# Aim of the task
Starting at the line below that contains "yellow fish [443,236,523,282]", print each line through the end of the records exactly as it appears.

(Stored records)
- - - -
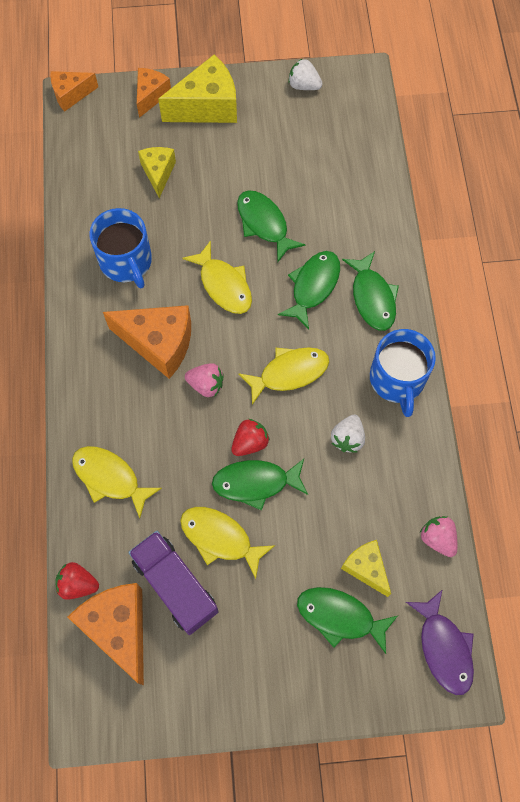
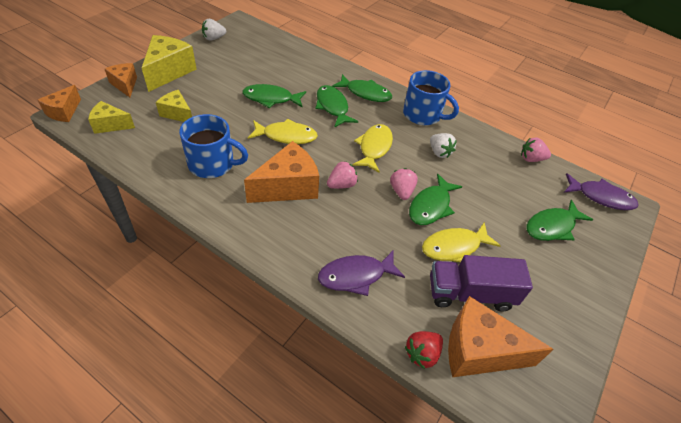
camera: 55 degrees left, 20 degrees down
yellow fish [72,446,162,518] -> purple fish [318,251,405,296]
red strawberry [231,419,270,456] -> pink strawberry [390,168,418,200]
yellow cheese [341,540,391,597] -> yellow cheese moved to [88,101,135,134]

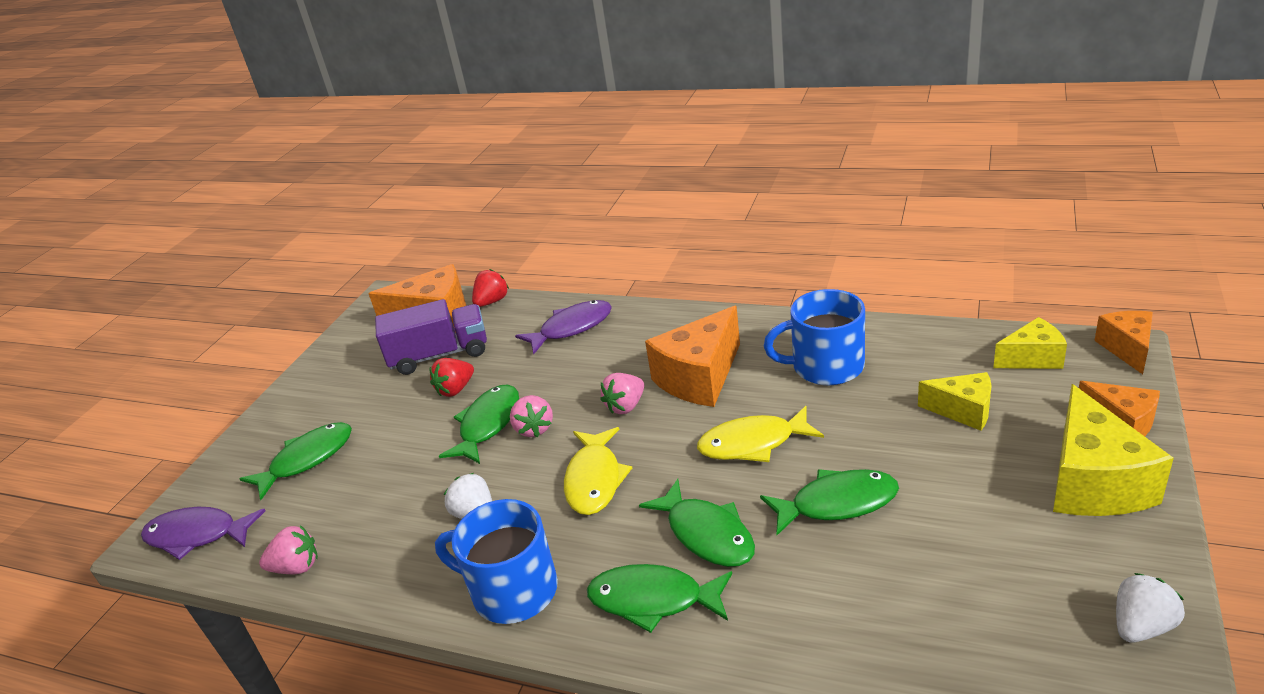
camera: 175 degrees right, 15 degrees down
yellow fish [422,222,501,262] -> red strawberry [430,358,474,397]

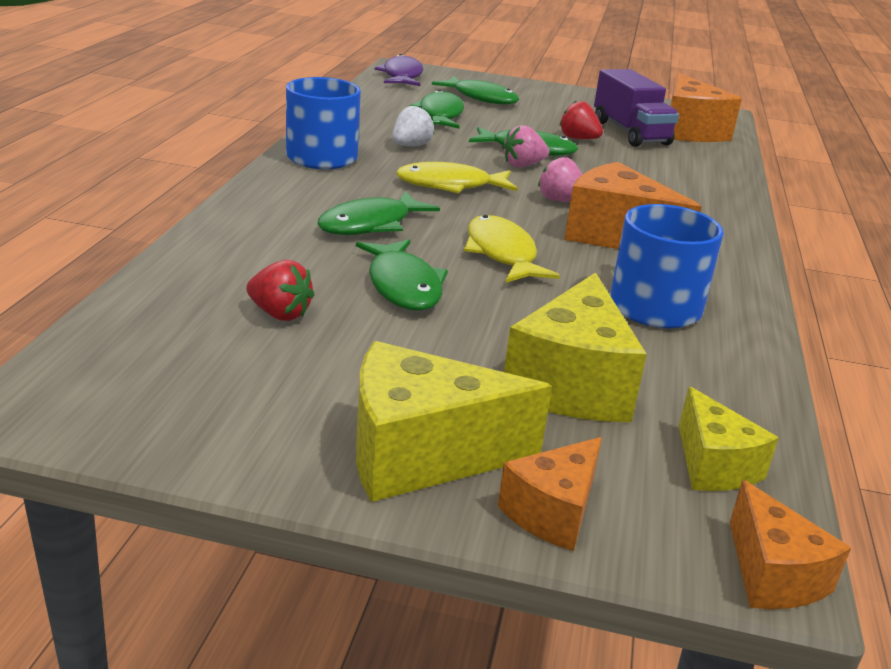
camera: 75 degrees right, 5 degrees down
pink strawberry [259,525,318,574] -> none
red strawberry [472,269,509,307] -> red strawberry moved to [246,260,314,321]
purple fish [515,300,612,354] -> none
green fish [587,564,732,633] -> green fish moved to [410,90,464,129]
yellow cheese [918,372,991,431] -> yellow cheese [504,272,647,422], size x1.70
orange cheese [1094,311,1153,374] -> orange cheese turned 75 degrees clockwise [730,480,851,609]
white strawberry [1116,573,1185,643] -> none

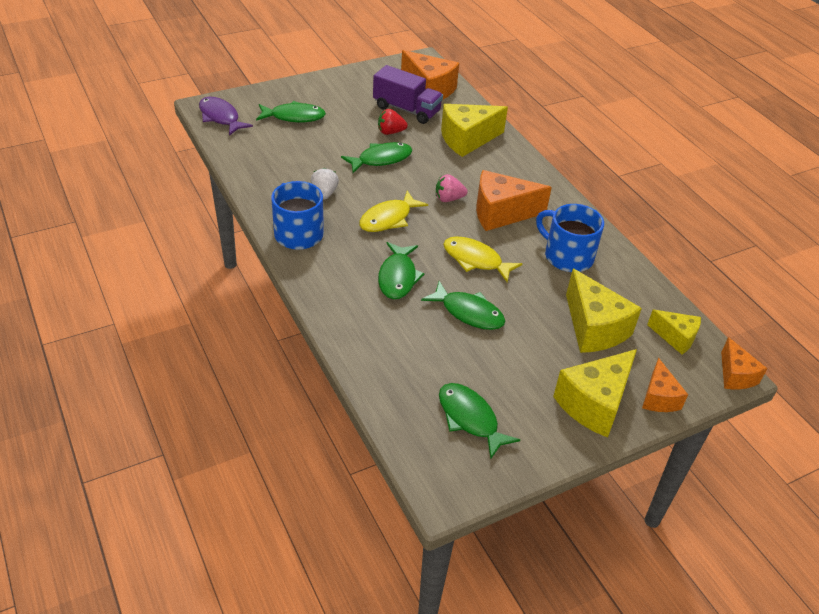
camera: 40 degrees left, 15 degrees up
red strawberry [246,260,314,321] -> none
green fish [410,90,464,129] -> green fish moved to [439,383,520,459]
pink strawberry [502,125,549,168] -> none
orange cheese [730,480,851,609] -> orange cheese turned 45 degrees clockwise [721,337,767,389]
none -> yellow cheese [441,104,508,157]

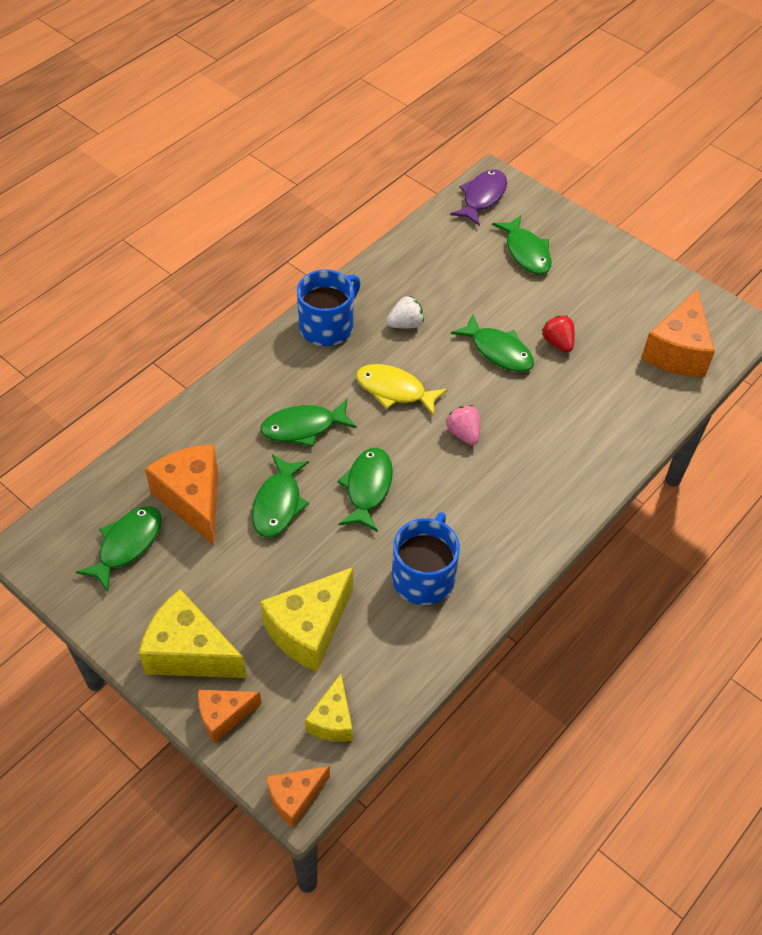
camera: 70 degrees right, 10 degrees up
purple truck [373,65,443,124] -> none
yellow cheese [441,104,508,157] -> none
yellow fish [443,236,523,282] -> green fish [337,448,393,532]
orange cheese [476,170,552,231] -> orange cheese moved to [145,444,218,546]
- - - -
# Completed exercise
yellow fish [443,236,523,282] -> green fish [337,448,393,532]
orange cheese [476,170,552,231] -> orange cheese moved to [145,444,218,546]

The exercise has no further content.